- _Try it_: From the data below, retype exactly the lines starting with the one that contains "- moved: Sechskantmutter" and ending with the one that contains "- moved: Kerze (grün)", both included.

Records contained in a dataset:
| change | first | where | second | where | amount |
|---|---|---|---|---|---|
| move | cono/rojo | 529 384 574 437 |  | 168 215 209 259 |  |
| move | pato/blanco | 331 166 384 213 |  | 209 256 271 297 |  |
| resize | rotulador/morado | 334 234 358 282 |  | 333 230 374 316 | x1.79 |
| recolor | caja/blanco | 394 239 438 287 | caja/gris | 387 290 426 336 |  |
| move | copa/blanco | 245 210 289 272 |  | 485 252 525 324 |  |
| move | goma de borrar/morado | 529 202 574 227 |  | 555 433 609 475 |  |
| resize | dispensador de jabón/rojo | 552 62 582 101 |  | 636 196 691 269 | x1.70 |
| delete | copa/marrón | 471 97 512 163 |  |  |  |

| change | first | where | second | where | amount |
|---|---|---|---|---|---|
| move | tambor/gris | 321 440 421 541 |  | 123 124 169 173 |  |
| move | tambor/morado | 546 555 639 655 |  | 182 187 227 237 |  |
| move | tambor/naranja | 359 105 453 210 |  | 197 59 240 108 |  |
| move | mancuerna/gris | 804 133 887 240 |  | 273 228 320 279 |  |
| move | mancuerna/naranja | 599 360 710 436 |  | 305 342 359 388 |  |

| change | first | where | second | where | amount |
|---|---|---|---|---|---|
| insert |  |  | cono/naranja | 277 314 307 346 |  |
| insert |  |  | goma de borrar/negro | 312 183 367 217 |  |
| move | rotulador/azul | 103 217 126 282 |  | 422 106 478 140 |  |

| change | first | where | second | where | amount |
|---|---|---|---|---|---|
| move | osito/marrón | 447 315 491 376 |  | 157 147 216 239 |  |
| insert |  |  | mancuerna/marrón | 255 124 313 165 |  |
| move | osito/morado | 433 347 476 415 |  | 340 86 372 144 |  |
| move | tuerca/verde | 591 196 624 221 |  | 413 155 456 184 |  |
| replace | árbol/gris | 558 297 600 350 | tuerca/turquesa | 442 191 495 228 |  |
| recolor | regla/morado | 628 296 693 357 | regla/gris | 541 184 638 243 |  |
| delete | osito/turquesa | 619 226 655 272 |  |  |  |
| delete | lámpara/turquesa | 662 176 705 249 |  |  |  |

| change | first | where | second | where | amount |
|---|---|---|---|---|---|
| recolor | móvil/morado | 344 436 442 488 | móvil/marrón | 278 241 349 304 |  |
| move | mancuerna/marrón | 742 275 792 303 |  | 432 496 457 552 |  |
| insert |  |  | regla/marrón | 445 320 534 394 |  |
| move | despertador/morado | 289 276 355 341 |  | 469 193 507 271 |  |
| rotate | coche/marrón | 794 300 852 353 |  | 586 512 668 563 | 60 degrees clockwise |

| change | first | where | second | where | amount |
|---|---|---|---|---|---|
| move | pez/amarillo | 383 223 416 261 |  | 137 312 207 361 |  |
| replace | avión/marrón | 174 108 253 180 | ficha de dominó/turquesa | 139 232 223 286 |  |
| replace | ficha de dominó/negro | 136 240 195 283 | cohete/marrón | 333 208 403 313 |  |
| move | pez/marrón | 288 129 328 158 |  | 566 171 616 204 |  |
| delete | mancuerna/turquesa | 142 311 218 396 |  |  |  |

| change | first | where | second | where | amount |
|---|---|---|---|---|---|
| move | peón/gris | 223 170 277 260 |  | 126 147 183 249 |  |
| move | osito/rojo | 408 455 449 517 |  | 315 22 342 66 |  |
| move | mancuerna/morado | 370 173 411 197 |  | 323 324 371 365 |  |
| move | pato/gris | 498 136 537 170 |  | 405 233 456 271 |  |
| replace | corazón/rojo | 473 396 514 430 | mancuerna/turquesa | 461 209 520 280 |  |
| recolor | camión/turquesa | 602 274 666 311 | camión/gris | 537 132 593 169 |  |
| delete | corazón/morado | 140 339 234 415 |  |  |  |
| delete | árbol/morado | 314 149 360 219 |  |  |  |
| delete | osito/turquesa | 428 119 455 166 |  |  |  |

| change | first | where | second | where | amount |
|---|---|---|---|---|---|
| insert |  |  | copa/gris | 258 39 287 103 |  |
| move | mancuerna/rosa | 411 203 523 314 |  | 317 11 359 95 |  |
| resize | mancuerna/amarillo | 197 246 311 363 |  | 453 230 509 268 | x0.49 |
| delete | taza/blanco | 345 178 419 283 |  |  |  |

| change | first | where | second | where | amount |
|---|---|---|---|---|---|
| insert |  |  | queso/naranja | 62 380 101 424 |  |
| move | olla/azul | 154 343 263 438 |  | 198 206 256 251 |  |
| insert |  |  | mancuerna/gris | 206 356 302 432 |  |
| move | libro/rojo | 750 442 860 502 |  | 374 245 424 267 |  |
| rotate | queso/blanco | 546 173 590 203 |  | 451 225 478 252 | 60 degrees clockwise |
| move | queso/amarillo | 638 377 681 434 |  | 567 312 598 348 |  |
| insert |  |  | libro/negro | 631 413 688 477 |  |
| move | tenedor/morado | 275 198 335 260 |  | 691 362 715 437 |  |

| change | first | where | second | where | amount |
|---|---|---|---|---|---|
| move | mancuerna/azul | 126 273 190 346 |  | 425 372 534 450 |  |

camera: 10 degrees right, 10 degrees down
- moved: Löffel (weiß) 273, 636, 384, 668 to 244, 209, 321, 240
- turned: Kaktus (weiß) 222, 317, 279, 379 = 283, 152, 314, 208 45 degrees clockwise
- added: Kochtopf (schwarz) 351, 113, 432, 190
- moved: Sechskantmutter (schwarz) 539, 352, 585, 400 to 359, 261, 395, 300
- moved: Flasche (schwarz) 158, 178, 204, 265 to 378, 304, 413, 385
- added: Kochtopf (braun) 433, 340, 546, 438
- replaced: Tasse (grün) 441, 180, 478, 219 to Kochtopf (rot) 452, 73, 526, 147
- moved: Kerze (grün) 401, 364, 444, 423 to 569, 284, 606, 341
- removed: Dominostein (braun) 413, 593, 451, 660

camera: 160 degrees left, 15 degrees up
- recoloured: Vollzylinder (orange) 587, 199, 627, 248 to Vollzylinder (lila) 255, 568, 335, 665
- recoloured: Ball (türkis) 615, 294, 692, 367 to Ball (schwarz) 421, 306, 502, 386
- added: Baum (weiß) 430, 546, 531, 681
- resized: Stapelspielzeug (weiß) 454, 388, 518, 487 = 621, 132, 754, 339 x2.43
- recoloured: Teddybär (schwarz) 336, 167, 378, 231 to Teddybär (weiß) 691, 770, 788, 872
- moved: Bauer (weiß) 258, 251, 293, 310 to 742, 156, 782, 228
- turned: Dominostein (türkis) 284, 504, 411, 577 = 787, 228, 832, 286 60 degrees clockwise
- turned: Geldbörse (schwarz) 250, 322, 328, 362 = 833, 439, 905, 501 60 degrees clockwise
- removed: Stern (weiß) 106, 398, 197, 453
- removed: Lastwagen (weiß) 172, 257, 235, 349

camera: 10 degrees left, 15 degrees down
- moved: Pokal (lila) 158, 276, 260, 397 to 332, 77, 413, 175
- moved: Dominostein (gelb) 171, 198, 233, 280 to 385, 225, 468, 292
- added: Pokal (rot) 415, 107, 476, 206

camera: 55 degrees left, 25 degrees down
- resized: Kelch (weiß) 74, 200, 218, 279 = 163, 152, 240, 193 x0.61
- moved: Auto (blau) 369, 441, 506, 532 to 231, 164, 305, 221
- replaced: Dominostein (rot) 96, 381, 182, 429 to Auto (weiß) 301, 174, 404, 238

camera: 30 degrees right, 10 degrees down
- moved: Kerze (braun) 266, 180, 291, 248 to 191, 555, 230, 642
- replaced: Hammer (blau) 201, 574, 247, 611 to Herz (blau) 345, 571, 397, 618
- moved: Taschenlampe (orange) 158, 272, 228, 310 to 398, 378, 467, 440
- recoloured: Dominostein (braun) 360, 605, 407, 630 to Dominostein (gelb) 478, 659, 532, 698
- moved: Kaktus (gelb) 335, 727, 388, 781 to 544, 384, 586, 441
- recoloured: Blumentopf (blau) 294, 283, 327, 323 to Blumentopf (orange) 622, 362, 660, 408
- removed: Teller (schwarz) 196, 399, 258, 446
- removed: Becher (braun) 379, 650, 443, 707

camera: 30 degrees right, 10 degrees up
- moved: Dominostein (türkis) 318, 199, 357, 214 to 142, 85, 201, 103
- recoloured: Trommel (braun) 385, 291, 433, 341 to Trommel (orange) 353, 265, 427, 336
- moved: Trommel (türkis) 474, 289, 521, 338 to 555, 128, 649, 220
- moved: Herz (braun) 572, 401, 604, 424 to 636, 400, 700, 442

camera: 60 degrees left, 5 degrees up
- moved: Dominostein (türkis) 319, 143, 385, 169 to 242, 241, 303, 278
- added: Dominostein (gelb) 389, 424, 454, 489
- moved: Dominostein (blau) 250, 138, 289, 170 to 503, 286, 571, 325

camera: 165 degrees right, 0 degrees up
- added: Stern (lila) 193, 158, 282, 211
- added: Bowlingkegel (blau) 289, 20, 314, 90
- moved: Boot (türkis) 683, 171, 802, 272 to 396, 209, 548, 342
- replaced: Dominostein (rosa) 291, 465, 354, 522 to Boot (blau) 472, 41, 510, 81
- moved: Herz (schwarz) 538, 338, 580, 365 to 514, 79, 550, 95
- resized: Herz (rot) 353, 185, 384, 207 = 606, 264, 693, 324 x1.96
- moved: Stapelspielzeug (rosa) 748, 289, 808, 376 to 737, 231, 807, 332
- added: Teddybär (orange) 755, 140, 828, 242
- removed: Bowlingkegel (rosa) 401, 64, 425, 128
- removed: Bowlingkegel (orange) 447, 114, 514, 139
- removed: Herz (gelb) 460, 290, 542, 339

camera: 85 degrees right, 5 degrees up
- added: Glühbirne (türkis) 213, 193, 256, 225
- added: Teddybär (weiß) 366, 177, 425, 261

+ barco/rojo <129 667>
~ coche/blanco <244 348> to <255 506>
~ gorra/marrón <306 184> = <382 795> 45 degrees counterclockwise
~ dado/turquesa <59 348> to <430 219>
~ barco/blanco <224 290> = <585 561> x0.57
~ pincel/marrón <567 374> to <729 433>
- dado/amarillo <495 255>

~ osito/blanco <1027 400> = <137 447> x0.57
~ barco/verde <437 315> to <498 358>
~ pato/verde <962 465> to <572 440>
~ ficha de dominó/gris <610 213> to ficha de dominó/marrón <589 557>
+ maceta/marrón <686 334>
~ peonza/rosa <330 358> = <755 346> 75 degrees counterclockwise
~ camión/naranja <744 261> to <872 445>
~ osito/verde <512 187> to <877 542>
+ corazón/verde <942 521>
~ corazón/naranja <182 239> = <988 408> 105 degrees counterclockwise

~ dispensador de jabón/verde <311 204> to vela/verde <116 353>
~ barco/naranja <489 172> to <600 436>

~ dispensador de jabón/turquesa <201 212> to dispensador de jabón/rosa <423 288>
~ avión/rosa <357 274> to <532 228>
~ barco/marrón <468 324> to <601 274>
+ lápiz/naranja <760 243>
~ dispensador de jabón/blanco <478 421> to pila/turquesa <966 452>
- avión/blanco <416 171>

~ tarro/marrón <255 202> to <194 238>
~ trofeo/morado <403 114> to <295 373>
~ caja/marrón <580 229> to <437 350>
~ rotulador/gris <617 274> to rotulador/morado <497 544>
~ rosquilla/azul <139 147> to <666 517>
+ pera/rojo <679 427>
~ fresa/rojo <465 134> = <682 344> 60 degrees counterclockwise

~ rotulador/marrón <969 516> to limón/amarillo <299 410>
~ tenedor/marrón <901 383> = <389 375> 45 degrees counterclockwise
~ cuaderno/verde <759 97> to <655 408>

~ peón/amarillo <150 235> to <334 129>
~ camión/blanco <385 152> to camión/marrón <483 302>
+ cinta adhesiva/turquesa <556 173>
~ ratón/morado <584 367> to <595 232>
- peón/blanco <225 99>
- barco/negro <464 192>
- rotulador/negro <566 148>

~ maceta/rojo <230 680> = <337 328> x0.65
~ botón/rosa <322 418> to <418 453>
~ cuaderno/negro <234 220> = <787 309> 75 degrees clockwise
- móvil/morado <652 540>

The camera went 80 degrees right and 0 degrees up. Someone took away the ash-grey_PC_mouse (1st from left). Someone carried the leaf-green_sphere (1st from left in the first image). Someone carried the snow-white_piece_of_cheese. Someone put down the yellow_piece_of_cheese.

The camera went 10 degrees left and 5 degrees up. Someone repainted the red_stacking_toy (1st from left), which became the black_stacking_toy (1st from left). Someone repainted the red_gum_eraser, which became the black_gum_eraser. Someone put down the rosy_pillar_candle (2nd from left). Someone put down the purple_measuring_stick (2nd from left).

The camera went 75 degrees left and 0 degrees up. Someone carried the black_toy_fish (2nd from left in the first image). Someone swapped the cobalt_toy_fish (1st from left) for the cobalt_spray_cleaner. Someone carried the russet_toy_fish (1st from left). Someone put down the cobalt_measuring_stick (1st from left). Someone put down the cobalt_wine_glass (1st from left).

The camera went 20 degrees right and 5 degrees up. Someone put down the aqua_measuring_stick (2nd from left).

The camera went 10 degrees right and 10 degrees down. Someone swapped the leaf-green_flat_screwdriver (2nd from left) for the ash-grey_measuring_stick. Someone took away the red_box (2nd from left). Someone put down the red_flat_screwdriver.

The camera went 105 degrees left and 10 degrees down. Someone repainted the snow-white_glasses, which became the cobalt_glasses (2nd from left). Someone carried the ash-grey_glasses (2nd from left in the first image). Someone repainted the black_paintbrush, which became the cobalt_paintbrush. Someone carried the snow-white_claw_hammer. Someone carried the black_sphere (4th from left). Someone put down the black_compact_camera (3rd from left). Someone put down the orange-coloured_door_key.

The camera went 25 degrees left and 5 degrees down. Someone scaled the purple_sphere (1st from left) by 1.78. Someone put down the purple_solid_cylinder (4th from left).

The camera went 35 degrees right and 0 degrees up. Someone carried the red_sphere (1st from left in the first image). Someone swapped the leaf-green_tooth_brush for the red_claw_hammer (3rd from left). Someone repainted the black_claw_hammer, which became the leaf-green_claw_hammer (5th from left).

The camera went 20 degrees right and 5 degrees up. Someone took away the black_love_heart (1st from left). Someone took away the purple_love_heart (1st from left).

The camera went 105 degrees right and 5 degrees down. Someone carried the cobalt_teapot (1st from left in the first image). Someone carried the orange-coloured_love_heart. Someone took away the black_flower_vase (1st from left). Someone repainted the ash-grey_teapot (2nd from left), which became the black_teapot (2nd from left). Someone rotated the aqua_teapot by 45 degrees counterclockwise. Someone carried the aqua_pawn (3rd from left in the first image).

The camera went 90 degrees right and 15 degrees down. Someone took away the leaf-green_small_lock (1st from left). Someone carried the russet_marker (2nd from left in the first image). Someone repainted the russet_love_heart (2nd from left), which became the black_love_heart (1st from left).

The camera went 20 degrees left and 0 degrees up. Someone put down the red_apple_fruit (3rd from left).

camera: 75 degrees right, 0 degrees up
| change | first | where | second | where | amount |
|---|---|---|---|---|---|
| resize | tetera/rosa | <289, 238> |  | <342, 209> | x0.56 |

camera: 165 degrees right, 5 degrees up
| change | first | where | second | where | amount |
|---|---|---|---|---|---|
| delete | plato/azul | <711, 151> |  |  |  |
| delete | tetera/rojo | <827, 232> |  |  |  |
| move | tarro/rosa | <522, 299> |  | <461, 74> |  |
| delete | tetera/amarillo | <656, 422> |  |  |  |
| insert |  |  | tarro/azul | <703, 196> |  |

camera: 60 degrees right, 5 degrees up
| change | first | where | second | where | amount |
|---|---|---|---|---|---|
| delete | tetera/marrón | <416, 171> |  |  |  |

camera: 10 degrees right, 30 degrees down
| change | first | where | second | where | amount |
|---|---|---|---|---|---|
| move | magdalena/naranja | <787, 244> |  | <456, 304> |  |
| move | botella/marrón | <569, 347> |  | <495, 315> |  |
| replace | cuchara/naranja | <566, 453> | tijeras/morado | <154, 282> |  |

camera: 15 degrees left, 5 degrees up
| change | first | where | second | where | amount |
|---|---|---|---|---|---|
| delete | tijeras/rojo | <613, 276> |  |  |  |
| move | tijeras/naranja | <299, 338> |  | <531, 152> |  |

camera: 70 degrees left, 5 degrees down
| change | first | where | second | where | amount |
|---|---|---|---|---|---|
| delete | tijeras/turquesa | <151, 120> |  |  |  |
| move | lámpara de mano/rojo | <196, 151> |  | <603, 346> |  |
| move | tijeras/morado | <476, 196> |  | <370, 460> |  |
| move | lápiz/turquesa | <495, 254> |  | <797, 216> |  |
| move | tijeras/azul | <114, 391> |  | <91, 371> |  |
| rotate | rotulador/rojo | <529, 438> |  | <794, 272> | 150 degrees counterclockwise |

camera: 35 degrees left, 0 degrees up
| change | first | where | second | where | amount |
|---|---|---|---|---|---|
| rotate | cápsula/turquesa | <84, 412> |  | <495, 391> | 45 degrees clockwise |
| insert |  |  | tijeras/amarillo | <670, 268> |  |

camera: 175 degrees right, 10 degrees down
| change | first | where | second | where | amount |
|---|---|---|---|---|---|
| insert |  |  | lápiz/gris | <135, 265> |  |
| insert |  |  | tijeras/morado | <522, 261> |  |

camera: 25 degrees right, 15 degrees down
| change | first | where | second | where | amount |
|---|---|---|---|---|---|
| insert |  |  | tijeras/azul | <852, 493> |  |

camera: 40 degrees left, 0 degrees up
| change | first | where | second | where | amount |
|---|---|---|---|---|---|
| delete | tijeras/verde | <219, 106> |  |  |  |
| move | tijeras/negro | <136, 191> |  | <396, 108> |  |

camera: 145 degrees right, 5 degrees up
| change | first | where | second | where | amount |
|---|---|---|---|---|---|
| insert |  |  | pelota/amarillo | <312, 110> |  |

- _Exercise result_:
- moved: Sechskantmutter (schwarz) 539, 352, 585, 400 to 359, 261, 395, 300
- moved: Flasche (schwarz) 158, 178, 204, 265 to 378, 304, 413, 385
- added: Kochtopf (braun) 433, 340, 546, 438
- replaced: Tasse (grün) 441, 180, 478, 219 to Kochtopf (rot) 452, 73, 526, 147
- moved: Kerze (grün) 401, 364, 444, 423 to 569, 284, 606, 341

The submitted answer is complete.